Your answer should be every line of the entries that has the string "degrees" in it.

Material provided:
====

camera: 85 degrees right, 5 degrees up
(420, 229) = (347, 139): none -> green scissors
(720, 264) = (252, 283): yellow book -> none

====

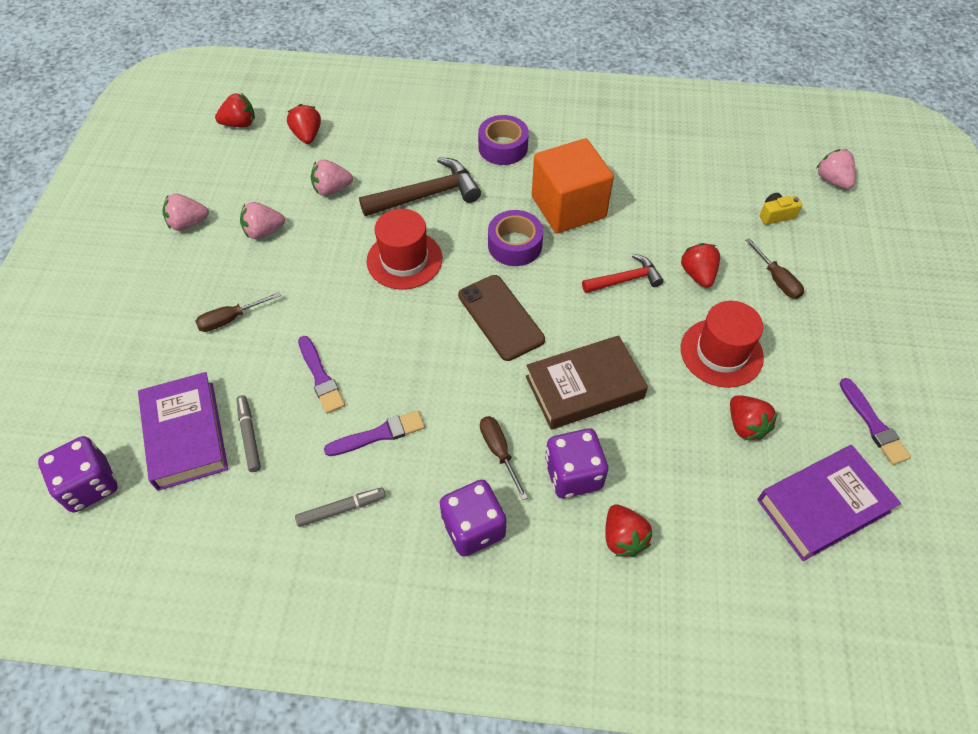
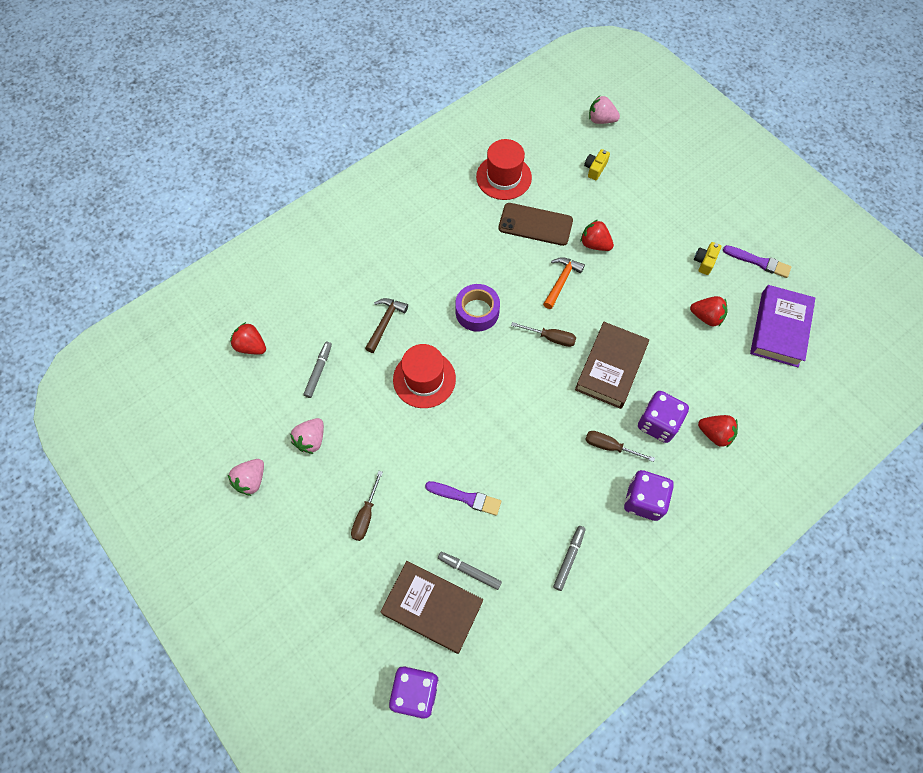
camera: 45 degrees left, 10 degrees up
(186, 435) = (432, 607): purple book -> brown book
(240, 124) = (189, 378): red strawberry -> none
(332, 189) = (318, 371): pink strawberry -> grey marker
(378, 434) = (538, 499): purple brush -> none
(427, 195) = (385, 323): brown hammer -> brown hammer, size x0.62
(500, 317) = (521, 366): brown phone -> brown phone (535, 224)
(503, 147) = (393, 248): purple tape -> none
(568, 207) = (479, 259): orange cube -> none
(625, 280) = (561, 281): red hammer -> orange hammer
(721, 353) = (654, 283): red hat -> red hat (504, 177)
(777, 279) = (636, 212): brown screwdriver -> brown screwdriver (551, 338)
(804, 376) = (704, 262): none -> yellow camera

====

Answer to the exercise:
camera: 85 degrees right, 5 degrees up
camera: 45 degrees left, 10 degrees up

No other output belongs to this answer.